How to complete this task: Looking at each line of the data below, tally those that contain the word "zener" and give only the total.

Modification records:
━━━━━━━━━━━━━━━━━━━━━━━━━━━━━━

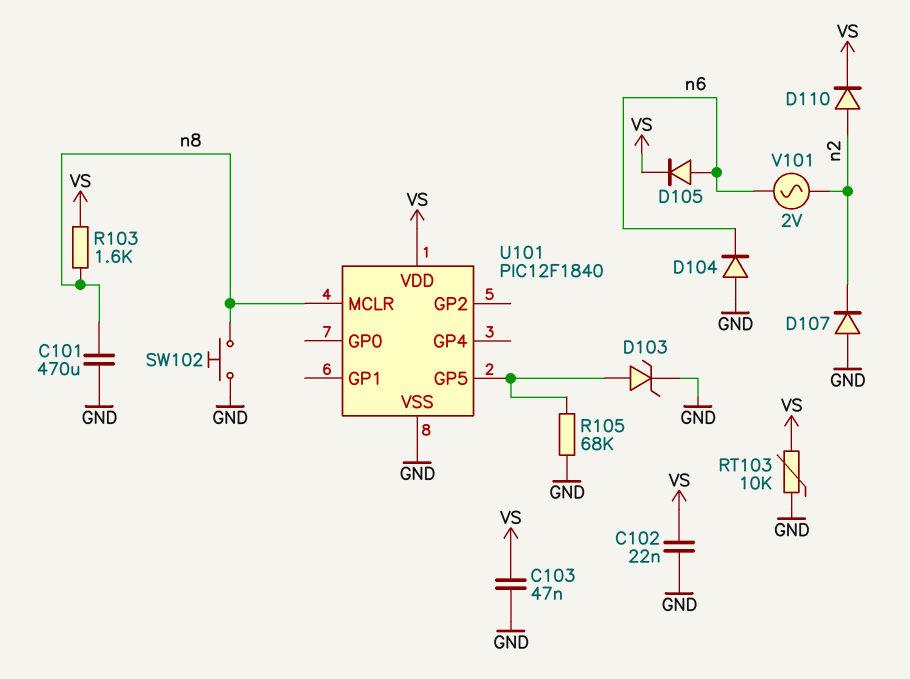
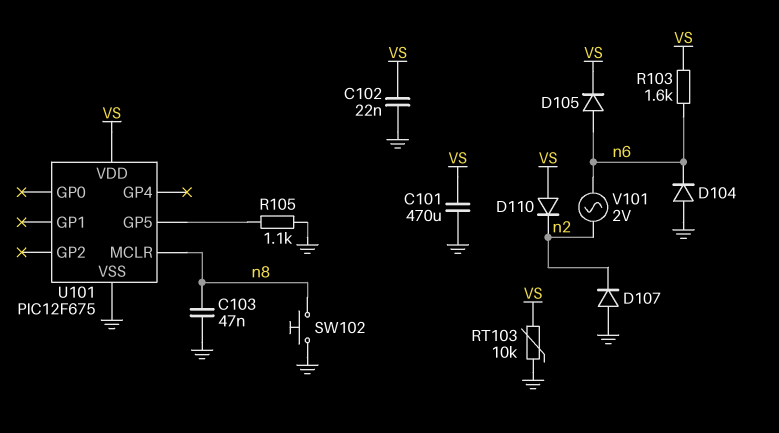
C101: 470uF (GND, n8) -> 470uF (GND, VS)
C103: 47nF (GND, VS) -> 47nF (GND, n8)
D103: zener (A U101/GP5, K GND) -> none
D110: diode (A n2, K VS) -> diode (A VS, K n2)
R103: 1.6k (VS, n8) -> 1.6k (VS, n6)
R105: 68k (GND, U101/GP5) -> 1.1k (GND, U101/GP5)
U101: PIC12F1840 -> PIC12F675

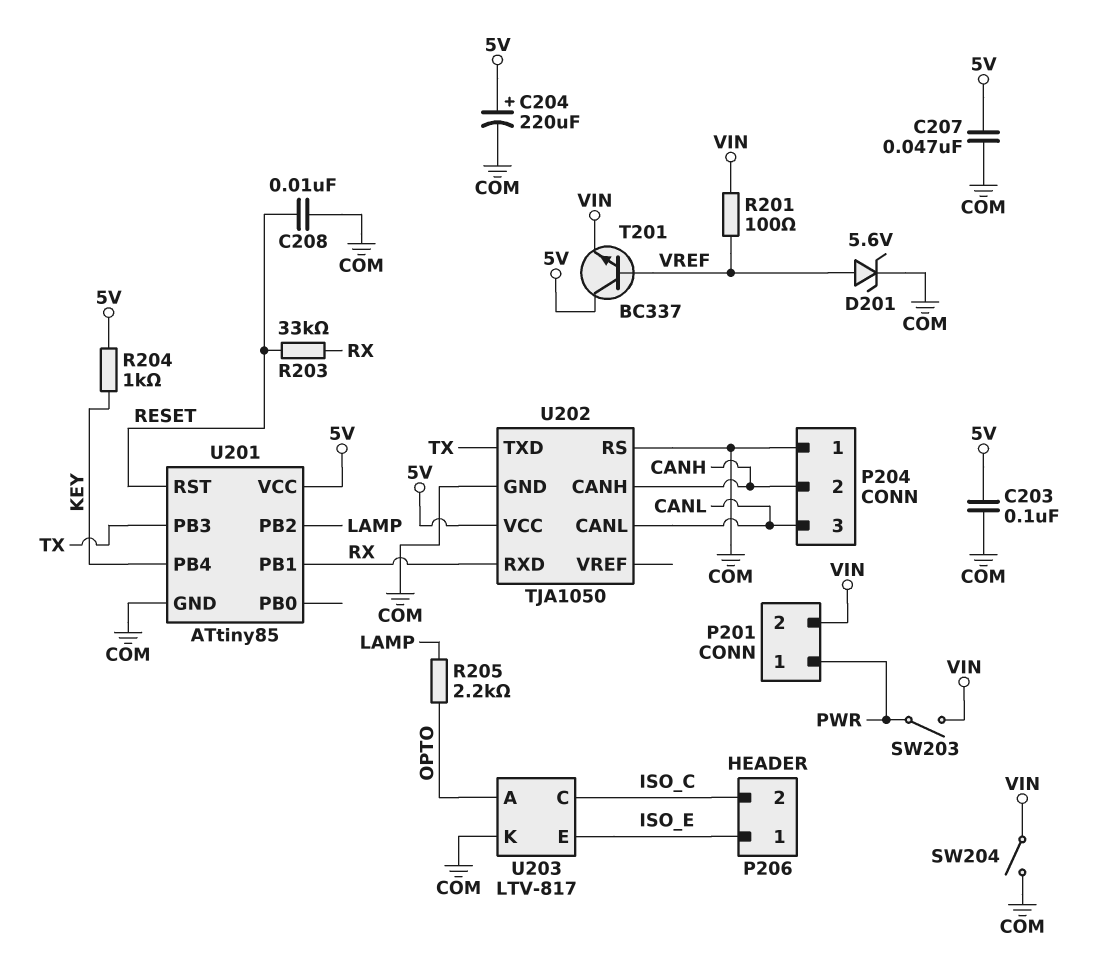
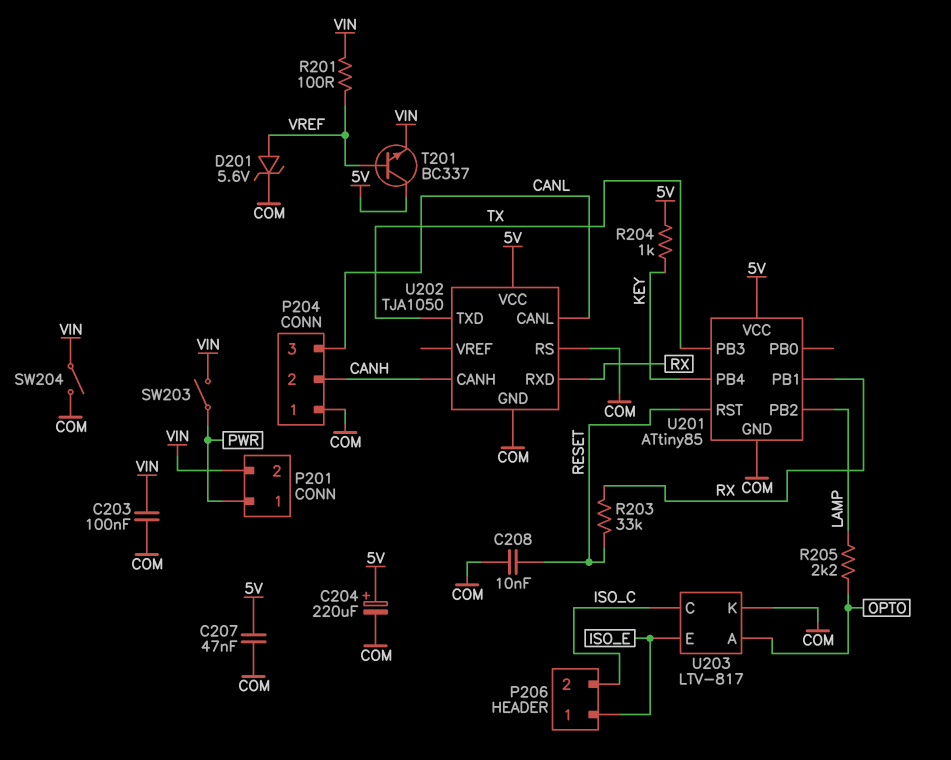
C203: 100nF (5V, COM) -> 100nF (COM, VIN)

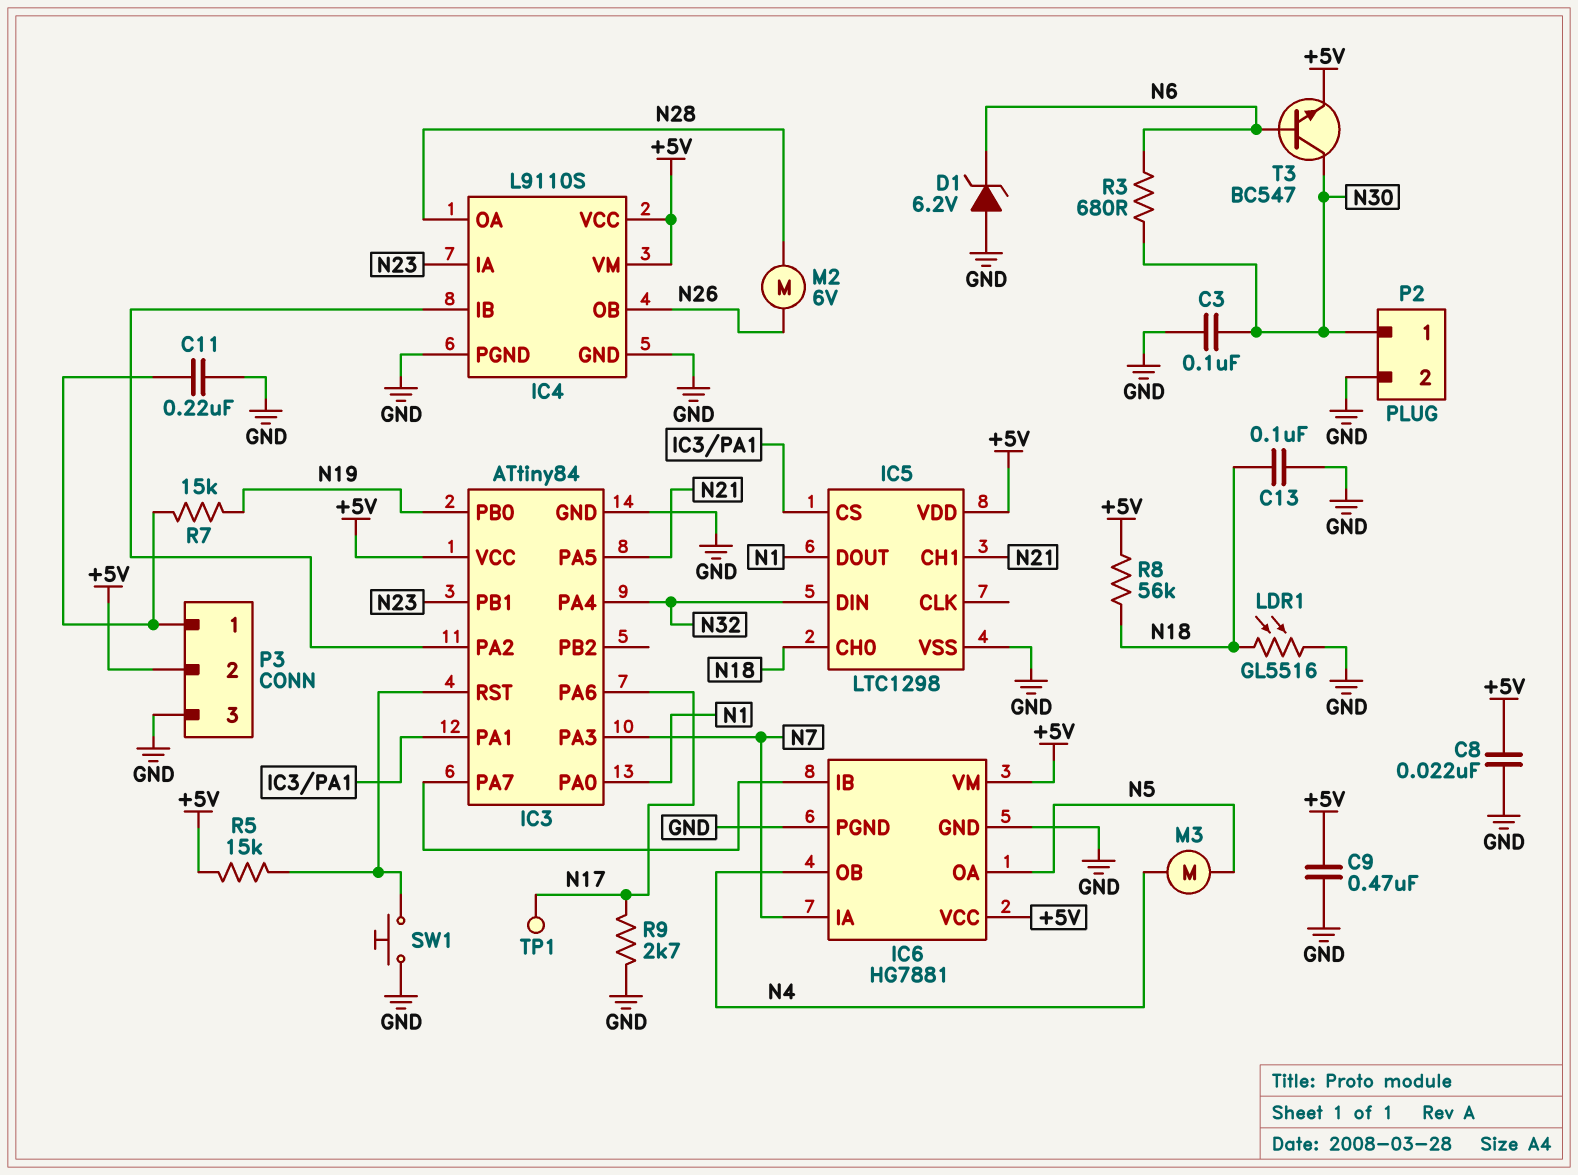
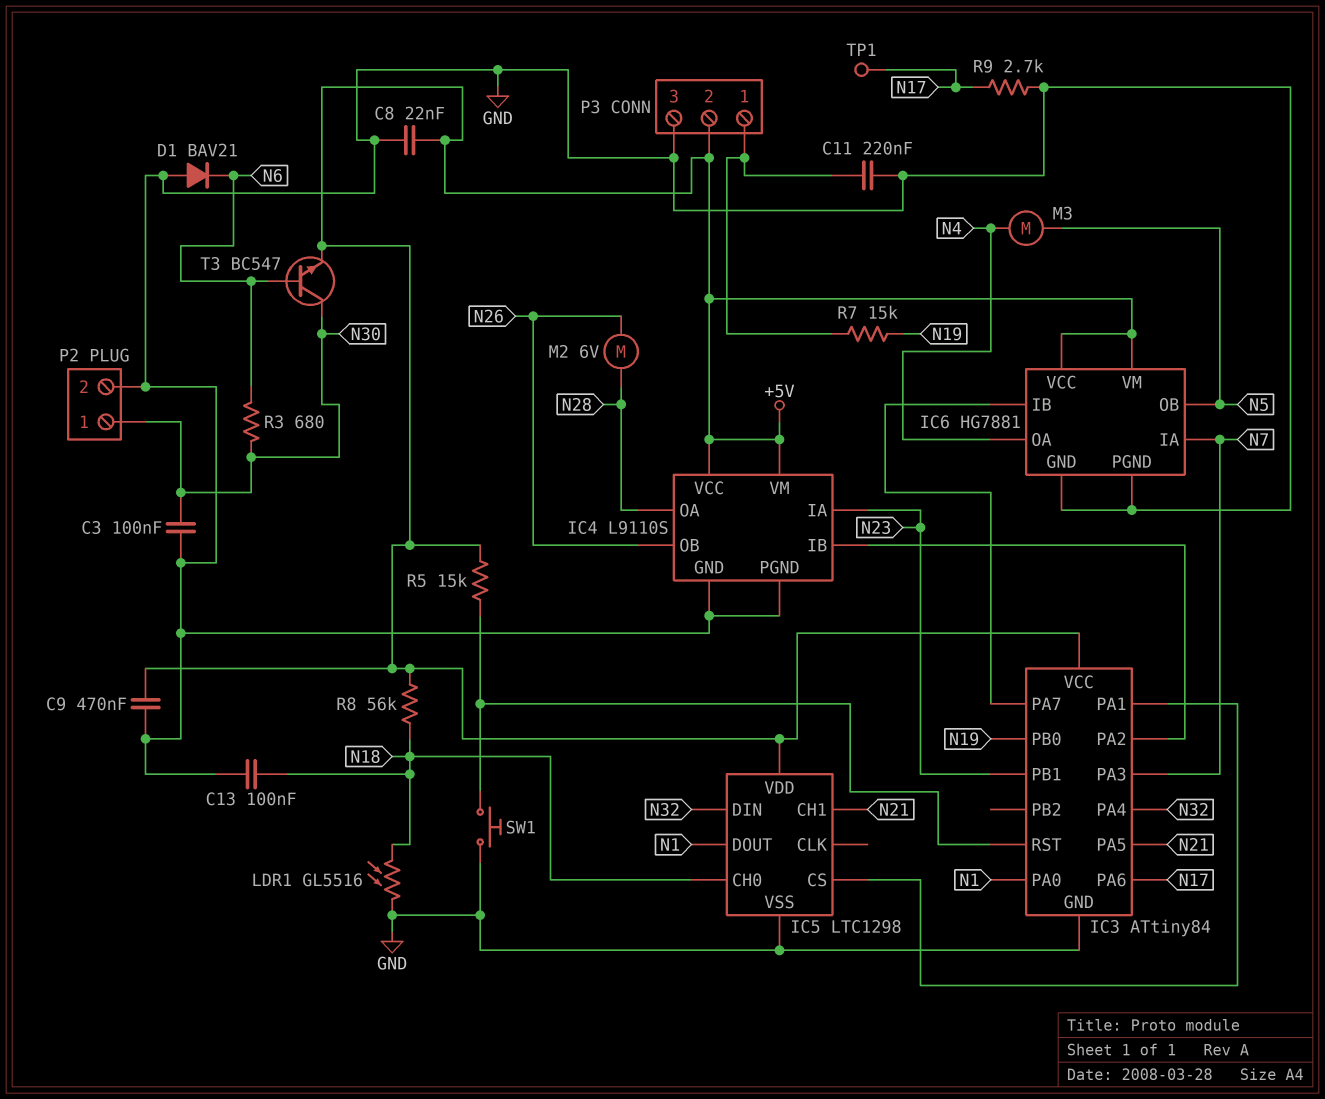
D1: zener 6.2V (A GND, K N6) -> diode BAV21 (A GND, K N6)
IC6 pin OA: N5 -> N4
IC6 pin OB: N4 -> N5

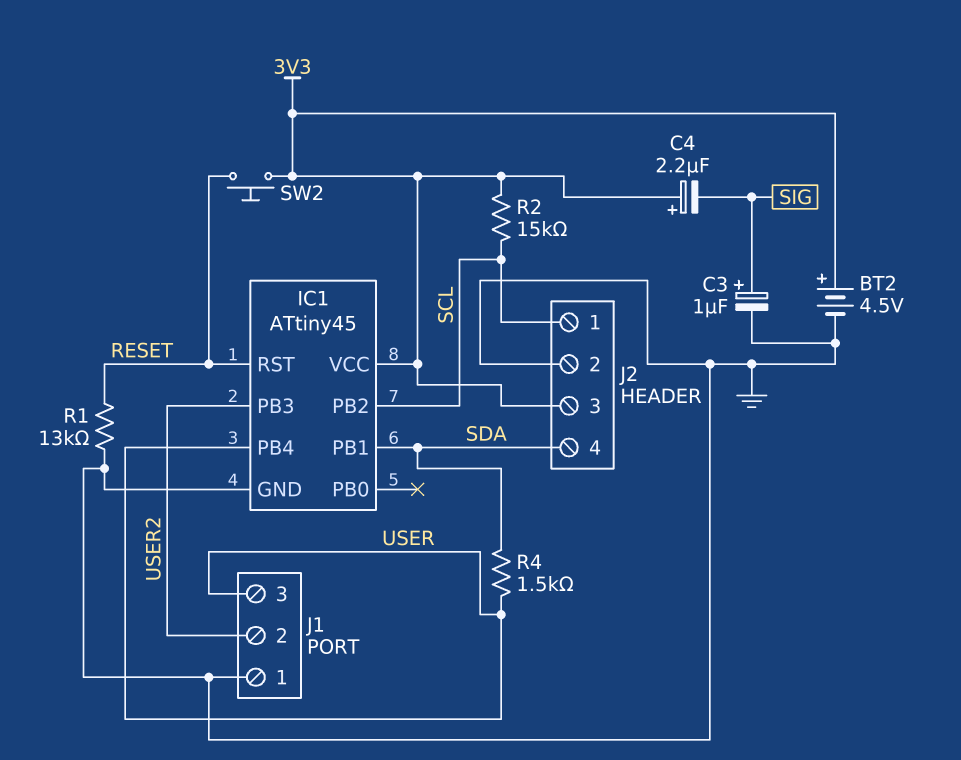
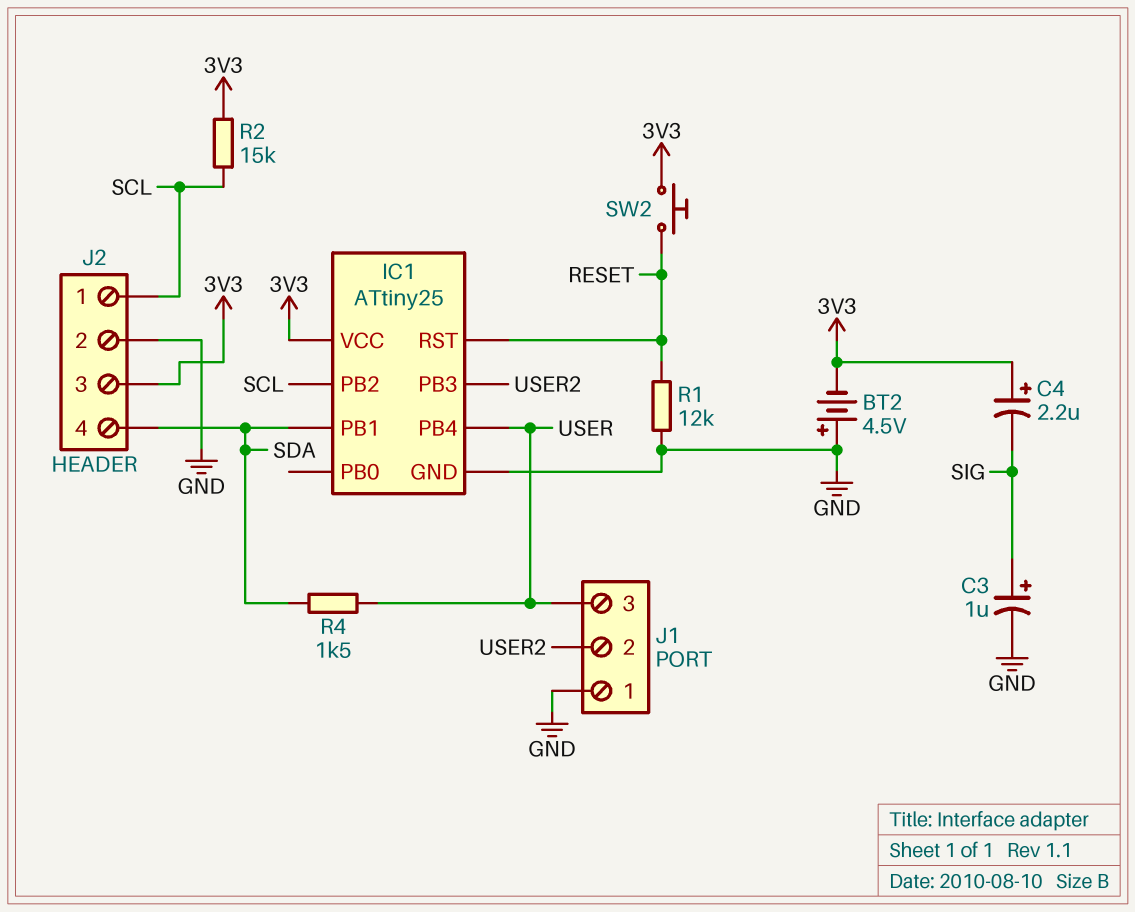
BT2: 4.5V (plus 3V3, minus GND) -> 4.5V (plus GND, minus 3V3)
IC1: ATtiny45 -> ATtiny25
R1: 13k (GND, RESET) -> 12k (GND, RESET)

━━━━━━━━━━━━━━━━━━━━━━━━━━━━━━

Task result: 2